TASK BRIEF => The lines wanted are those in the data below that include "camion".

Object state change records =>

= = = = =

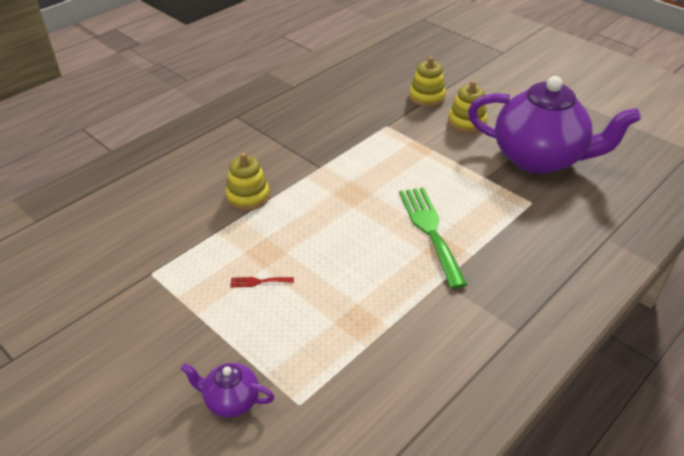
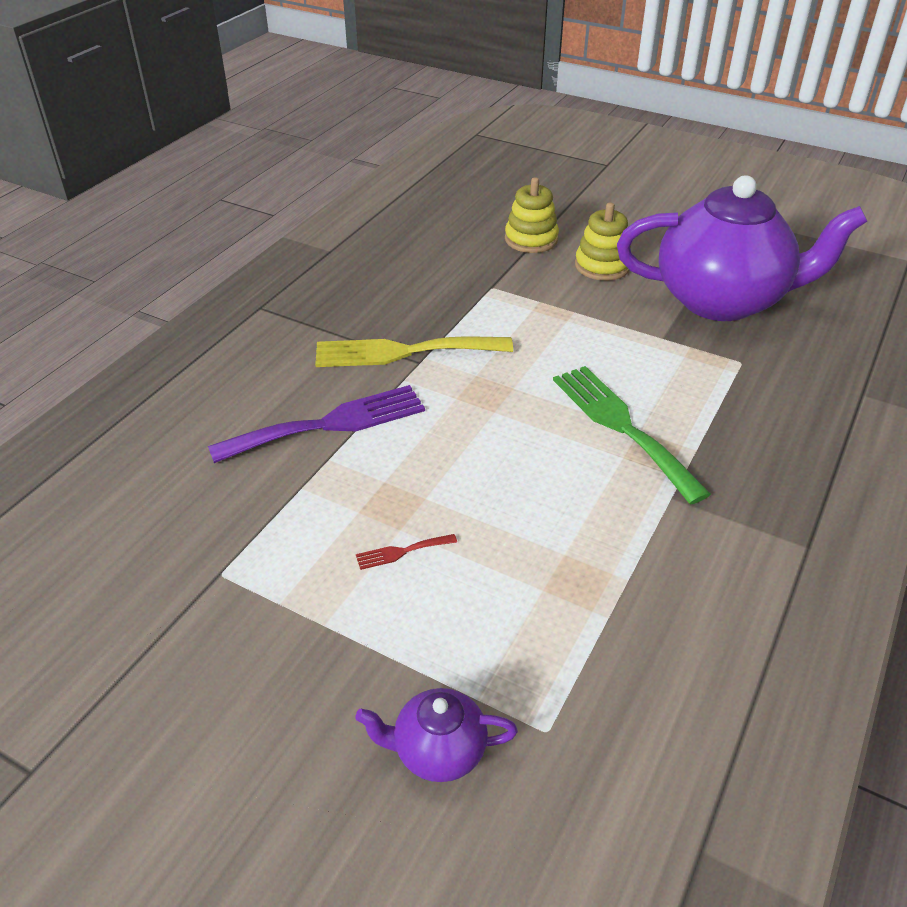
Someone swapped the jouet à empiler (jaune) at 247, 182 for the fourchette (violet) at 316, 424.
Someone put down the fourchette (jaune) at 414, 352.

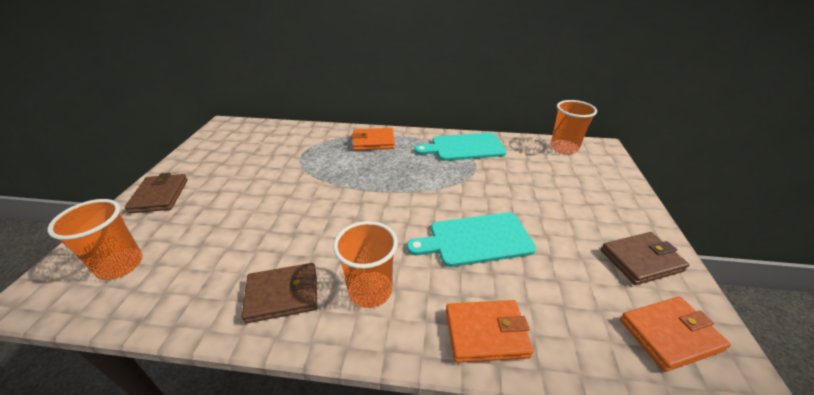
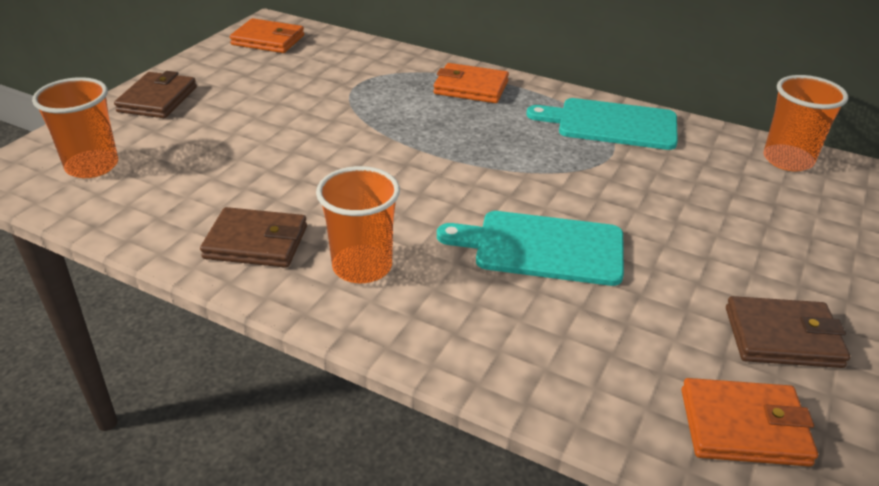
Someone carried the portefeuille (orange) from 489, 331 to 267, 35.

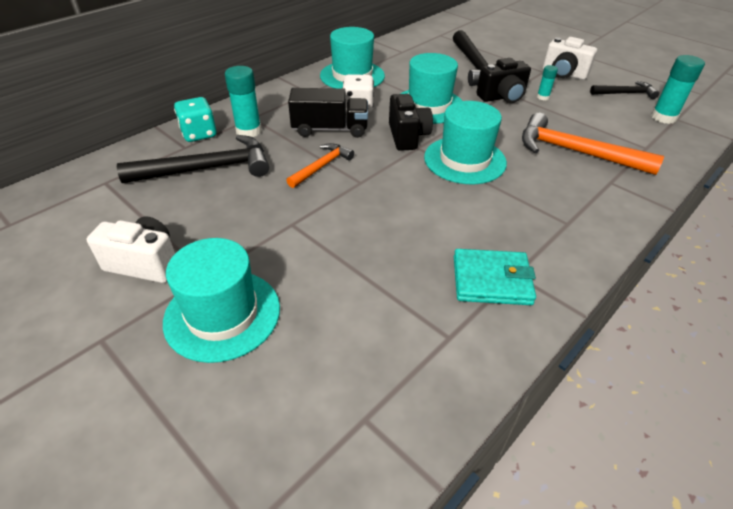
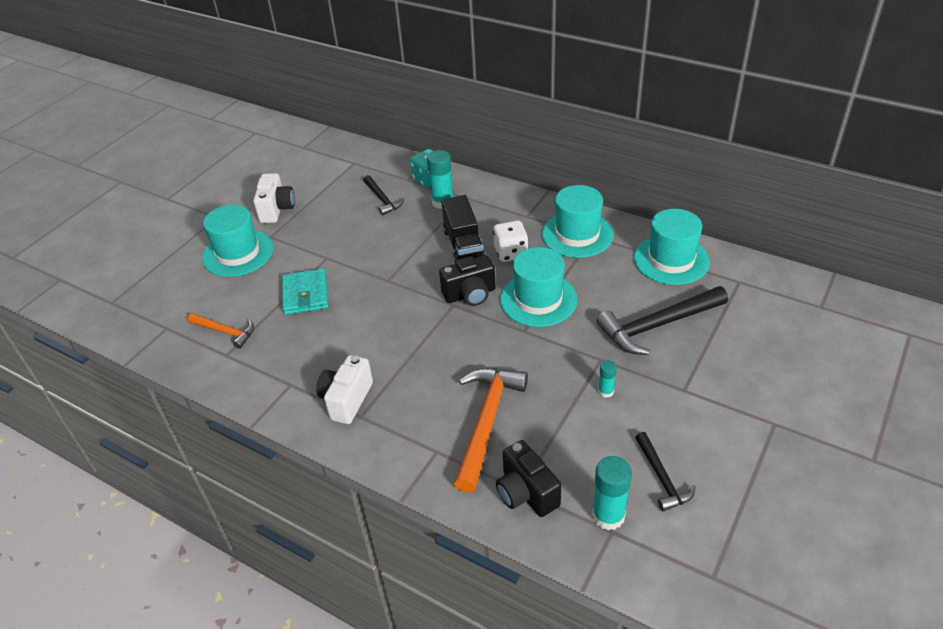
Someone carried the marteau (orange) from 320, 165 to 221, 331.
Someone carried the portefeuille (turquoise) from 495, 277 to 305, 291.
Someone carried the appareil photo (blanc) from 570, 58 to 344, 389.
Someone scaled the marteau (noir) at 193, 159 by 0.56.
Someone carried the appareil photo (noir) from 504, 80 to 528, 478.
Someone carried the chapeau (turquoise) from 465, 142 to 672, 247.

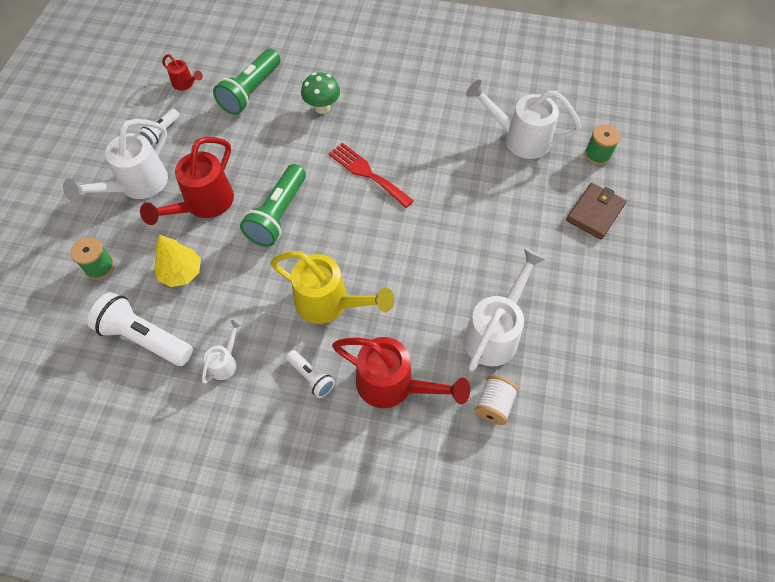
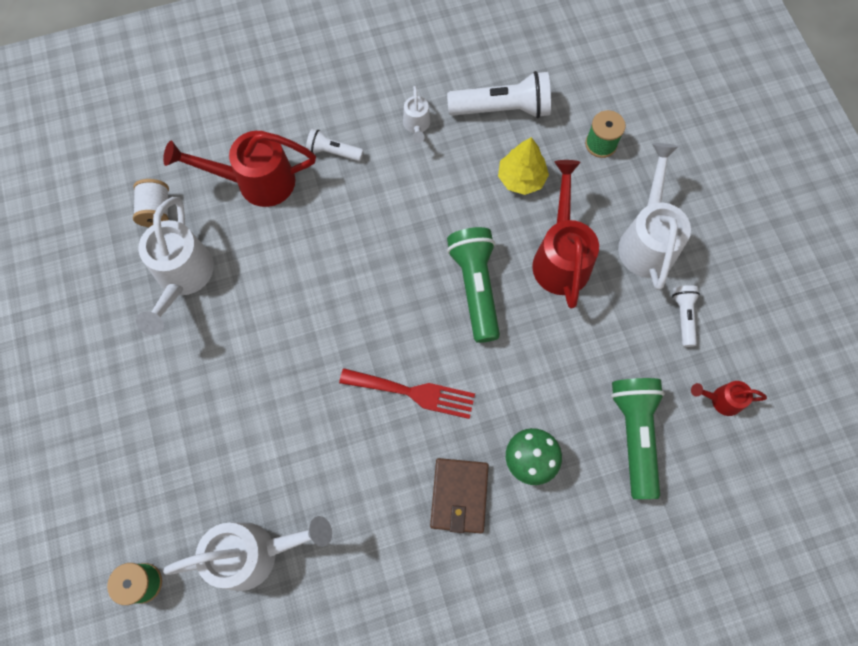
Someone carried the portefeuille (marron) from 596, 211 to 459, 495.
Someone took away the arrosoir (jaune) at 332, 287.

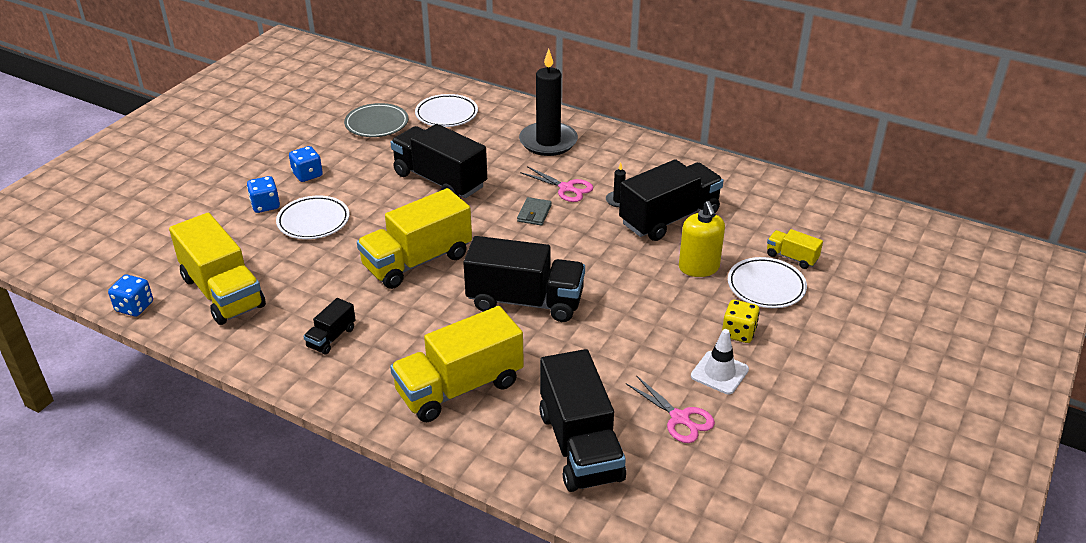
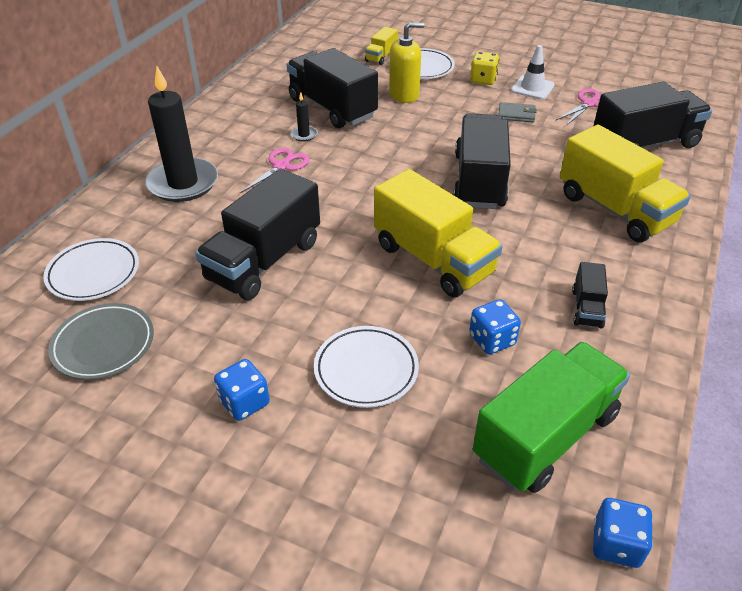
Someone carried the dé (bleu) from 263, 194 to 495, 326.
Someone repainted the camion (jaune) at 217, 269, which became the camion (vert) at 551, 417.
Someone carried the portefeuille (gris) from 534, 211 to 517, 112.
Someone rotated the camion (noir) at 329, 326 by 75 degrees clockwise.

= = = = =

OUTPUT FOR THIS EXERCISE =>
Someone repainted the camion (jaune) at 217, 269, which became the camion (vert) at 551, 417.
Someone rotated the camion (noir) at 329, 326 by 75 degrees clockwise.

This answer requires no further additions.